= Beginning of Section =

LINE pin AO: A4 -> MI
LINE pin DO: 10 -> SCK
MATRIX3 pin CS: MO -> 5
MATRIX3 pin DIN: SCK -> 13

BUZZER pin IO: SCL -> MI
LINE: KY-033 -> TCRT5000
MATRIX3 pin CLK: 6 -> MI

= End of Section =
= Beginning of Section =

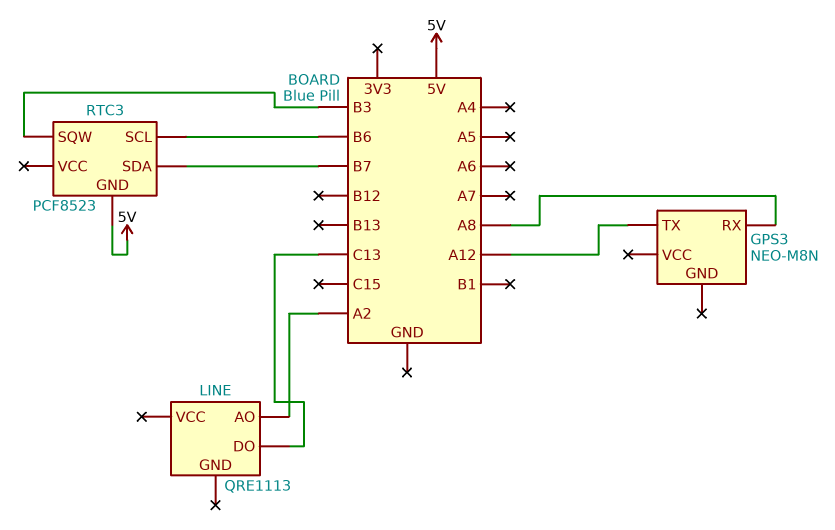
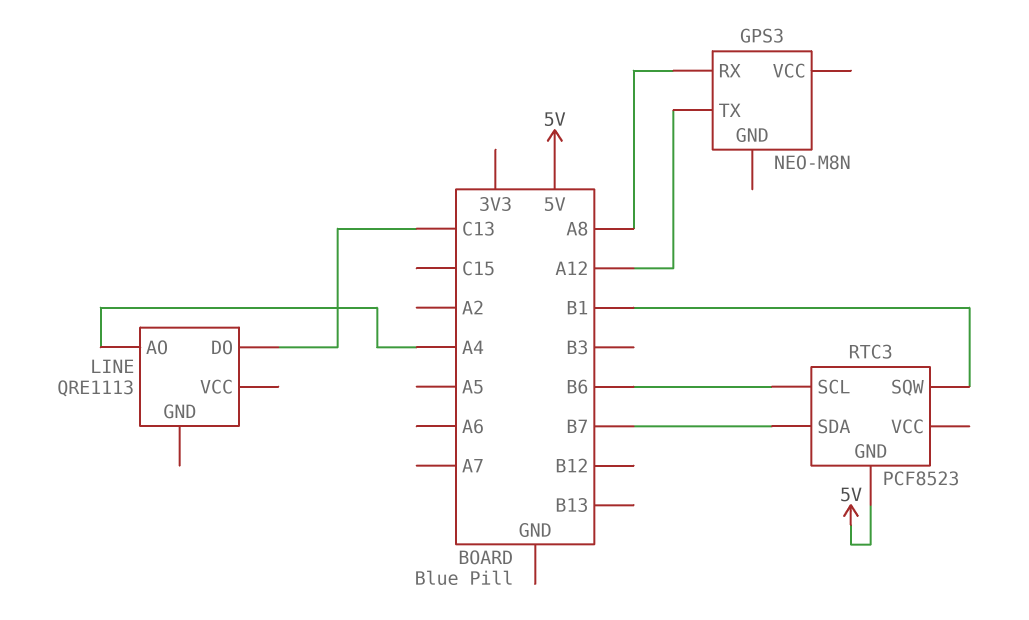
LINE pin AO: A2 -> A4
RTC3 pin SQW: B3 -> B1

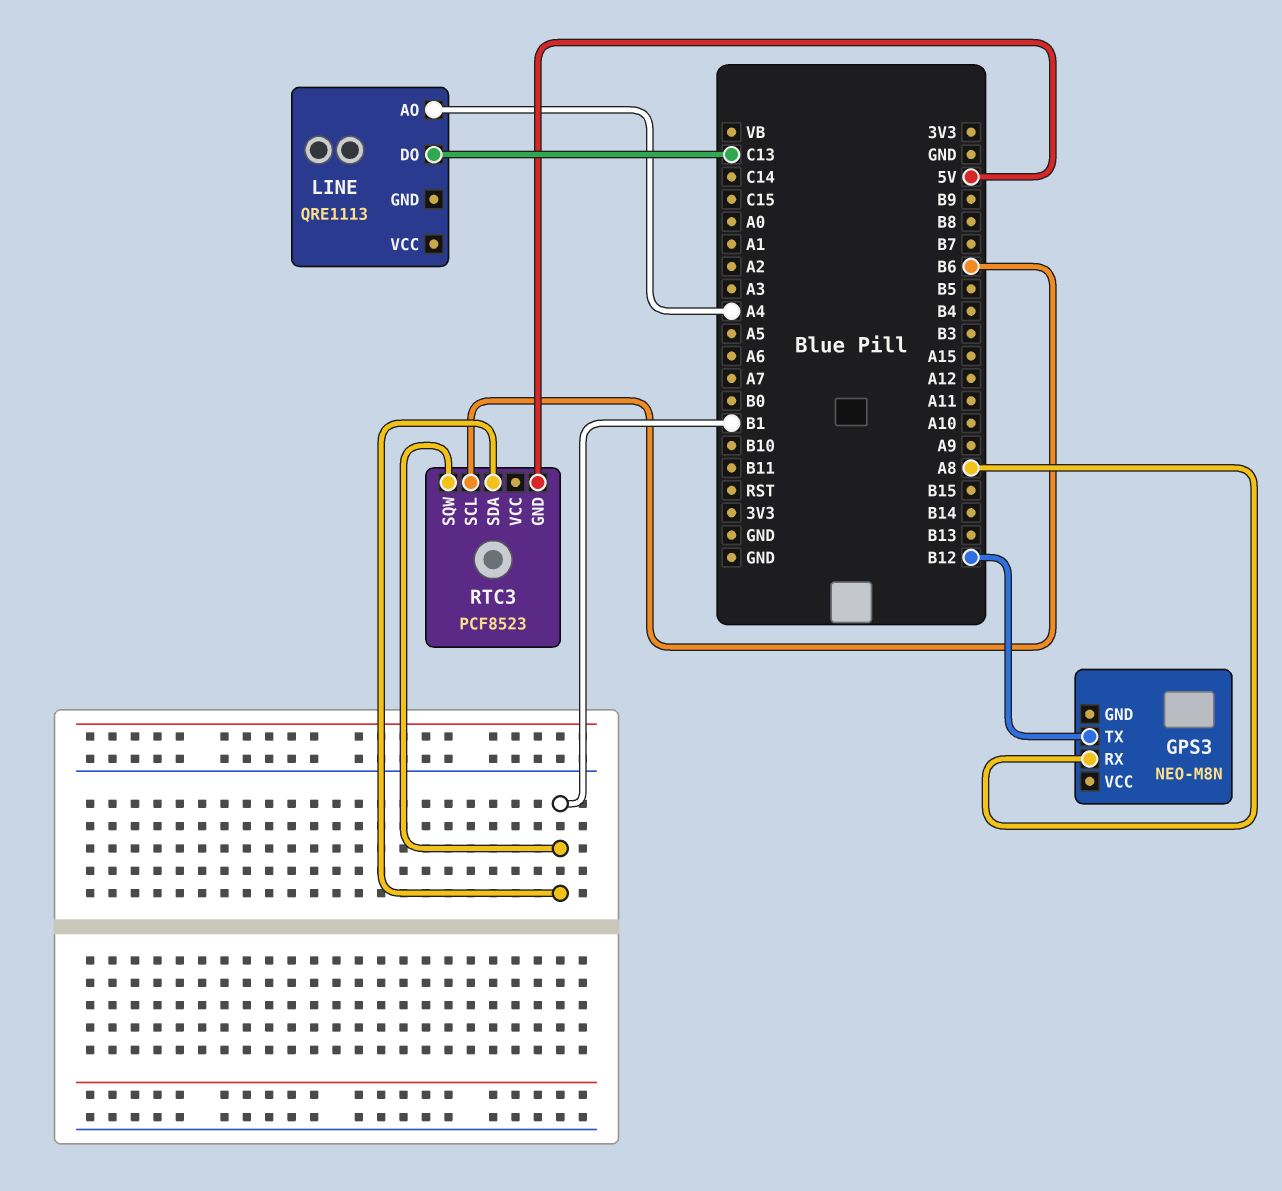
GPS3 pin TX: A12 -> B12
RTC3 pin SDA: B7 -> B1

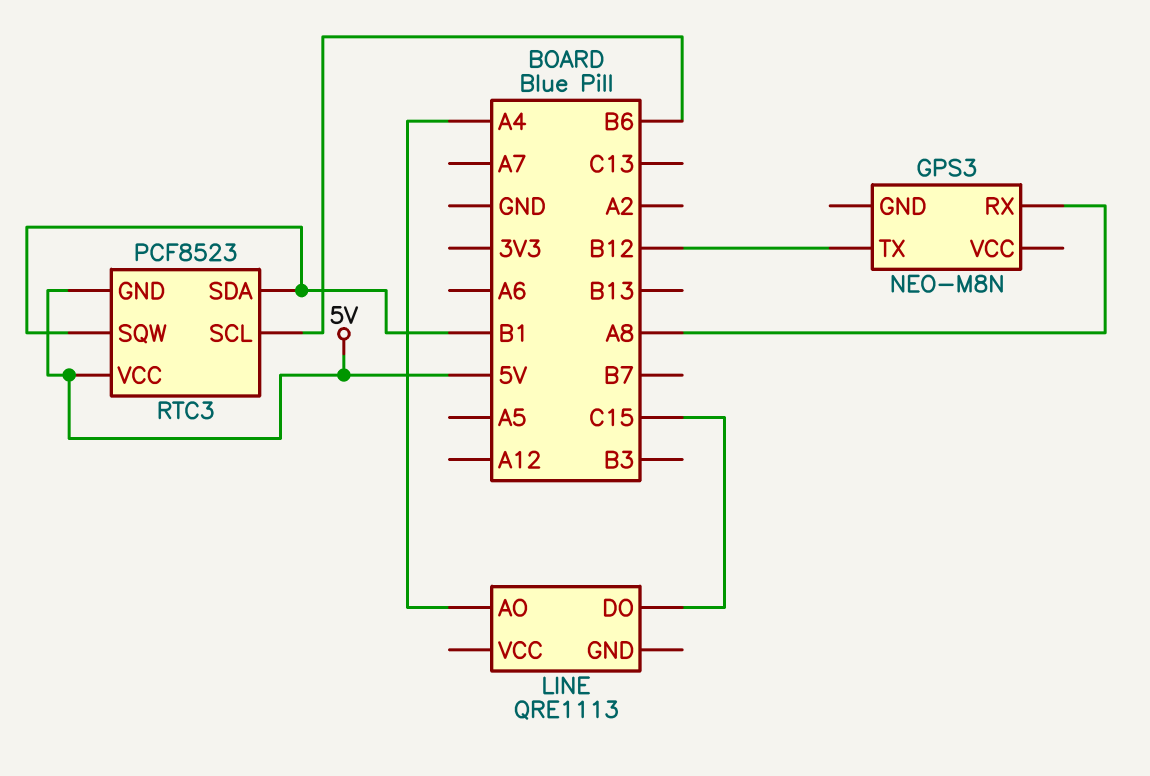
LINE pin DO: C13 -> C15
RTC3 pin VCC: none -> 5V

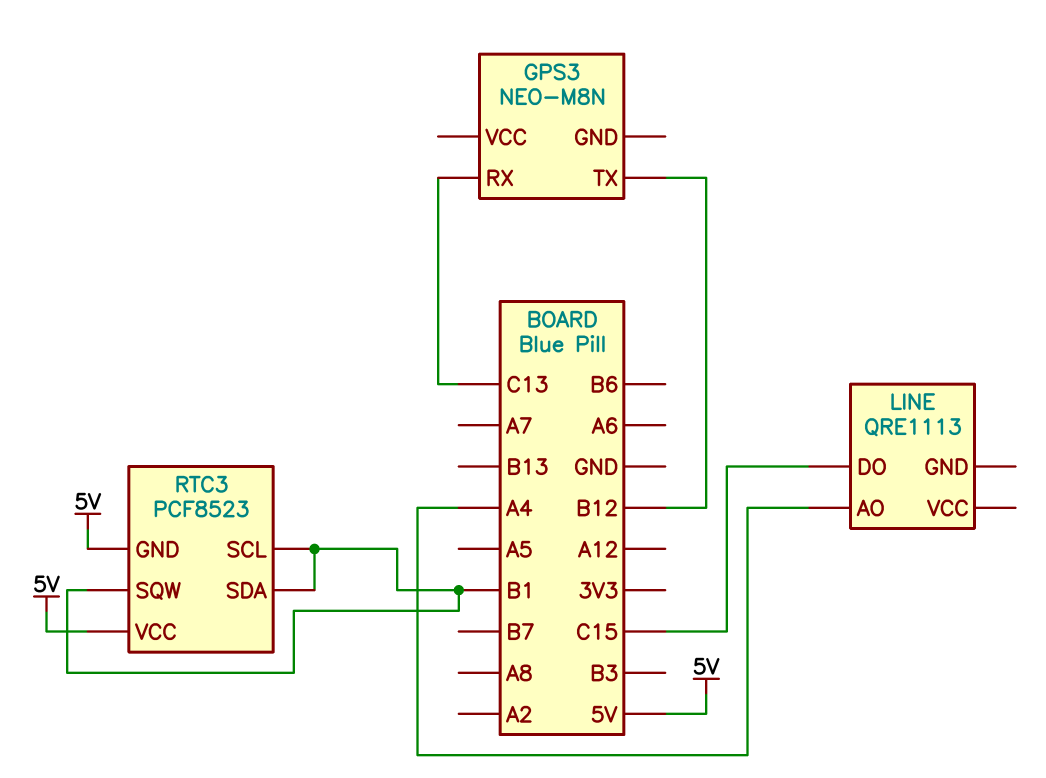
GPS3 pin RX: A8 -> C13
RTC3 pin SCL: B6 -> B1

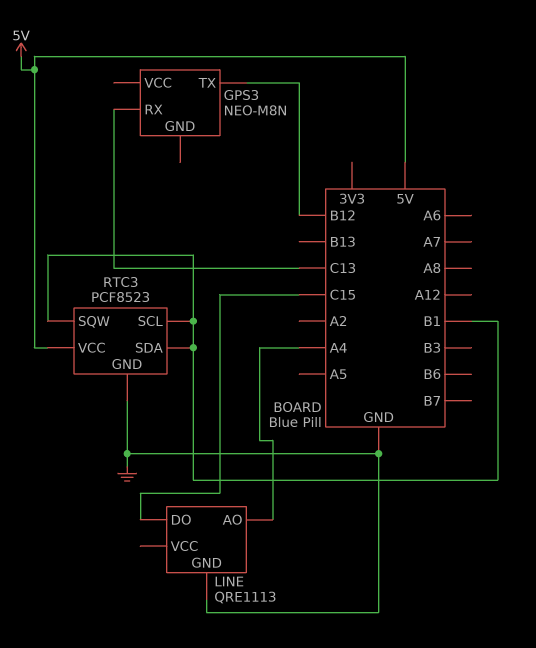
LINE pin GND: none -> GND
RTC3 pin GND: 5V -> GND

= End of Section =

**TASK TO CARRY OUT**
Would you print exactly and only the lines of the material above that run from the line with "LINE pin DO: 10 -> SCK" through the line with "MATRIX3 pin CLK: 6 -> MI", both included?

**THE COMPLETED TASK**
LINE pin DO: 10 -> SCK
MATRIX3 pin CS: MO -> 5
MATRIX3 pin DIN: SCK -> 13

BUZZER pin IO: SCL -> MI
LINE: KY-033 -> TCRT5000
MATRIX3 pin CLK: 6 -> MI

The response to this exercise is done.